___ Dataset extract
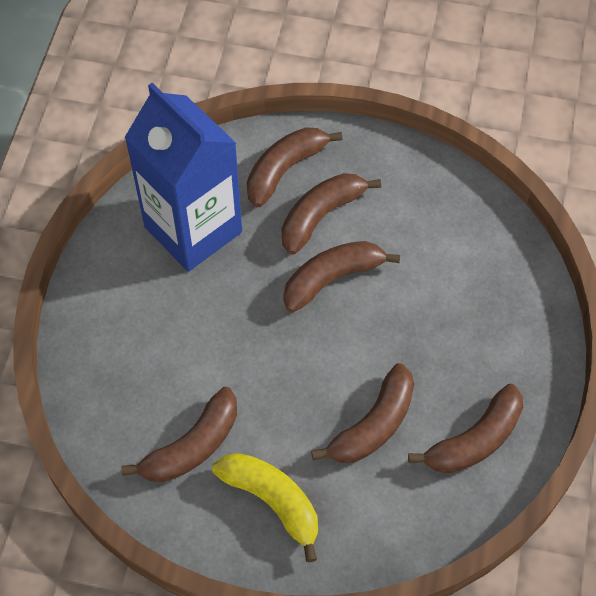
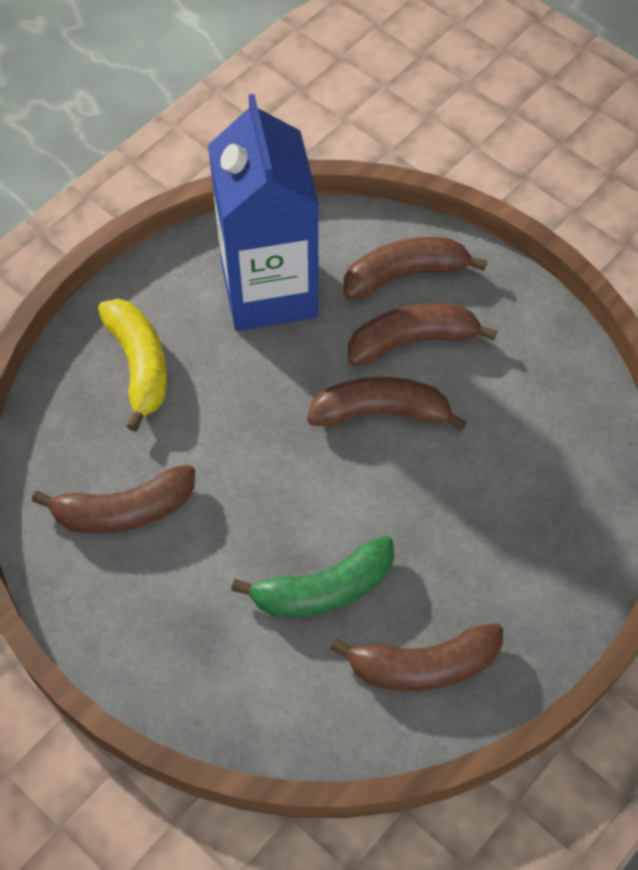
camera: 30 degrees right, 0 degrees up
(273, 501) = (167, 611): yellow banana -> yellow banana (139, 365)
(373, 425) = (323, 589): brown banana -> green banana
______
___ Dataset extract
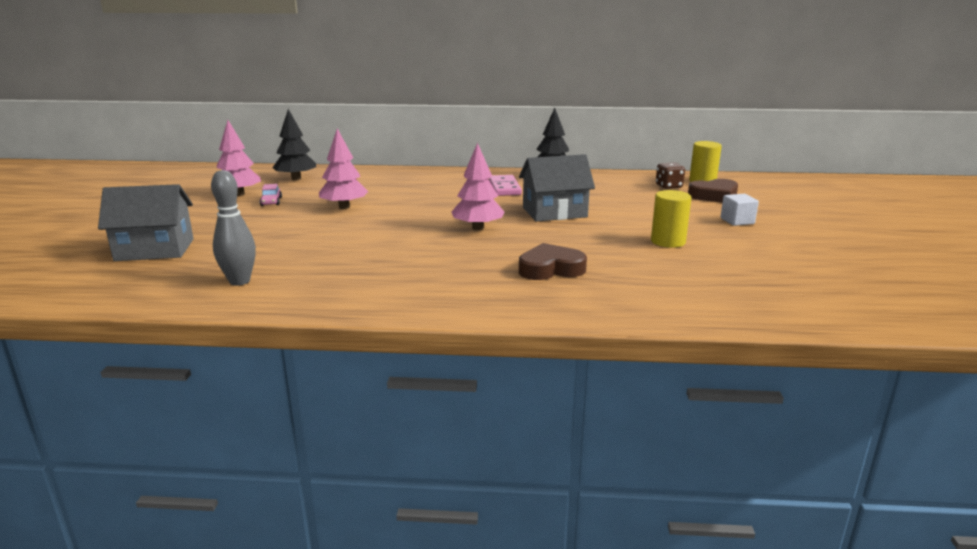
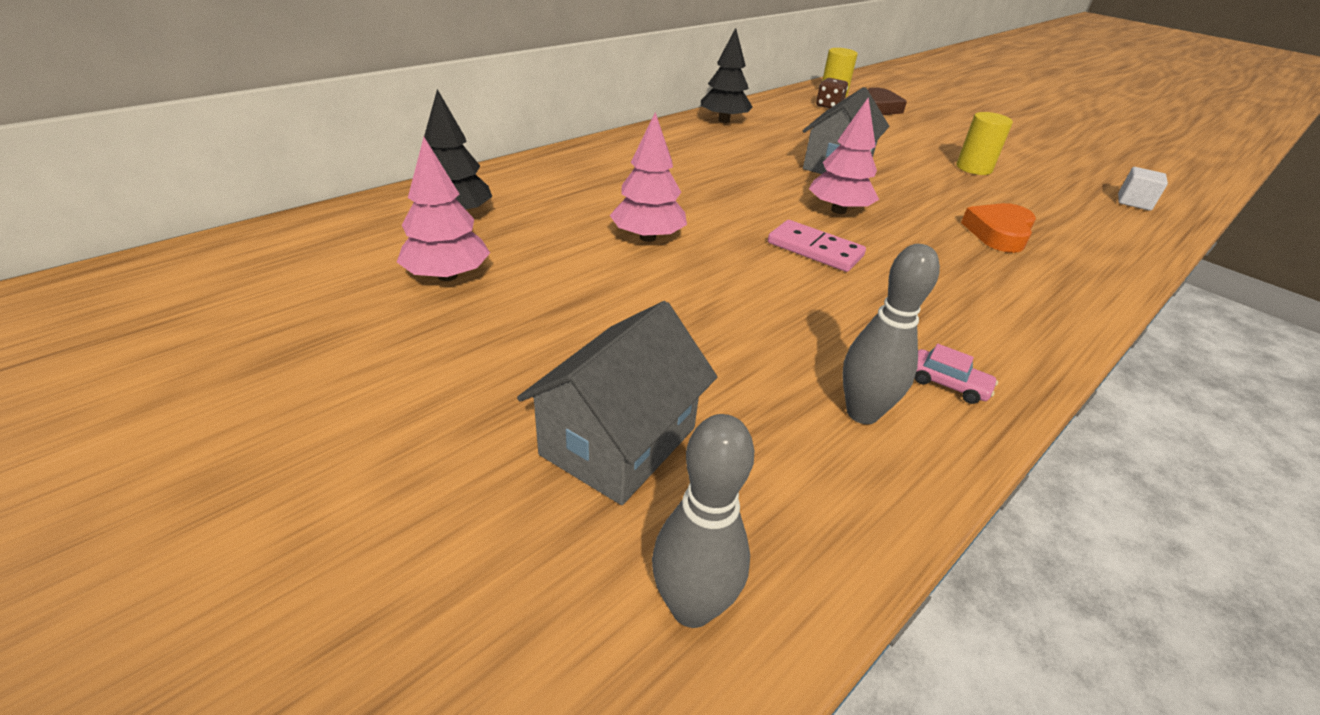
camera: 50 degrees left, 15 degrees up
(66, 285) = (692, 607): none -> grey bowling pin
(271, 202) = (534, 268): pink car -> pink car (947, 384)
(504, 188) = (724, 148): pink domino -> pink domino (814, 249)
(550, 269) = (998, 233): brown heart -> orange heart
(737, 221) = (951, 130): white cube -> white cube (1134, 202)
______
___ Dataset extract
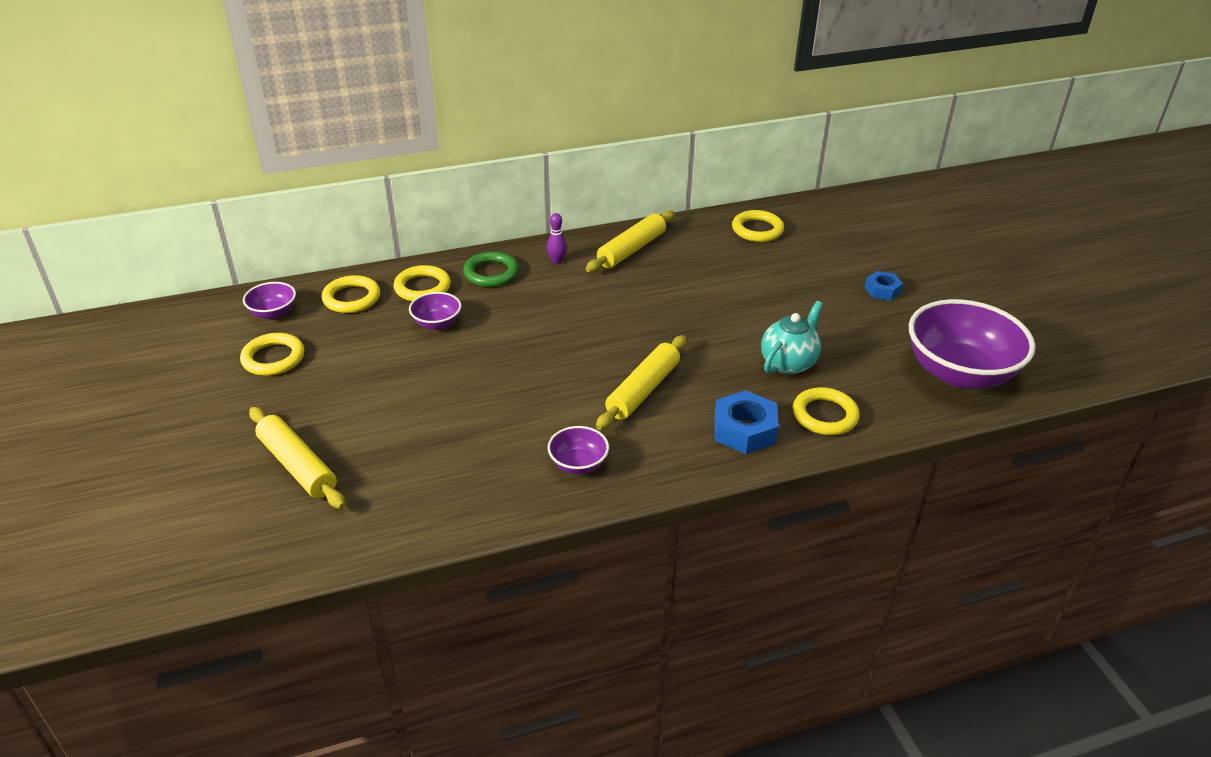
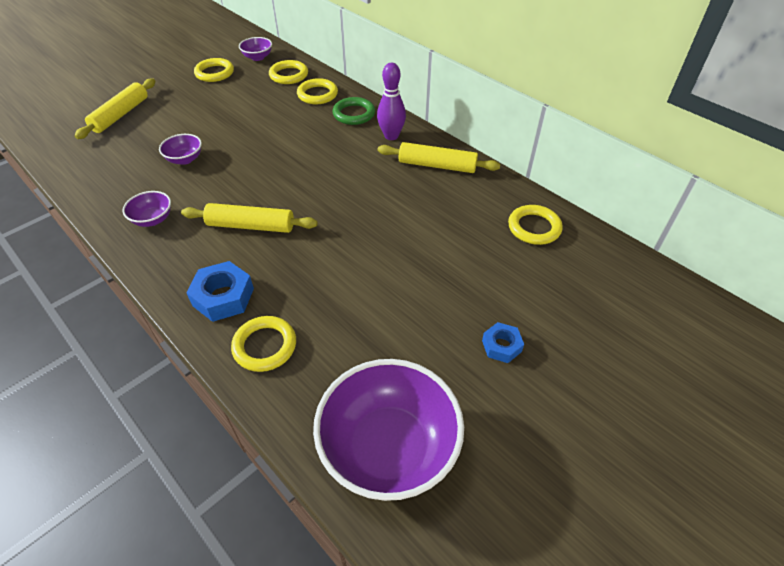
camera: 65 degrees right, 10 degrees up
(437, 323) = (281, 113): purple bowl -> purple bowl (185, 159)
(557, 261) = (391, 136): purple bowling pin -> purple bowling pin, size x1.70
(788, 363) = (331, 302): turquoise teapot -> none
______
Requirement = All lines above from the line with "(557, 261) = (391, 136): purple" through the line with "(788, 363) = (331, 302): turquoise", both included, are to be set down exactly, with nothing else.

Result for this exercise =
(557, 261) = (391, 136): purple bowling pin -> purple bowling pin, size x1.70
(788, 363) = (331, 302): turquoise teapot -> none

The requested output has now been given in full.